* [What the task requires]:
Go through the listing below. Copy each line that has the string "lime".
── Data section ──
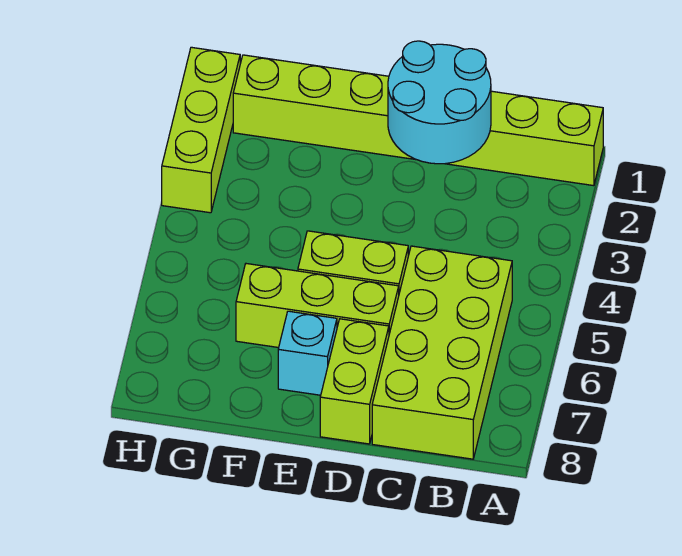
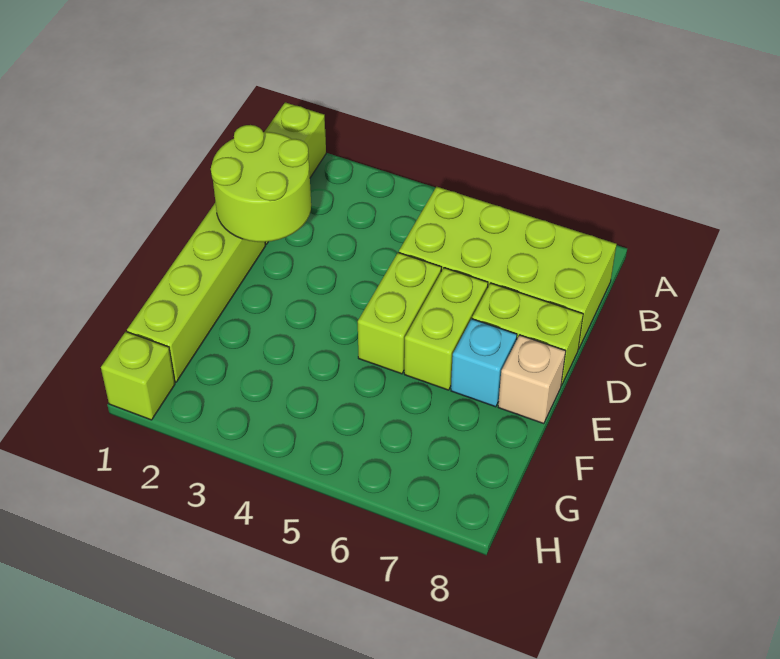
cyan round brick C1:D2 level 2 -> lime round brick C1:D2 level 2
lime brick D6:F6 level 1 -> lime brick D6:E6 level 1
none -> tan brick E8 level 1
lime brick H1:H3 level 1 -> lime brick H1 level 1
───
* [Answer below]:
cyan round brick C1:D2 level 2 -> lime round brick C1:D2 level 2
lime brick D6:F6 level 1 -> lime brick D6:E6 level 1
lime brick H1:H3 level 1 -> lime brick H1 level 1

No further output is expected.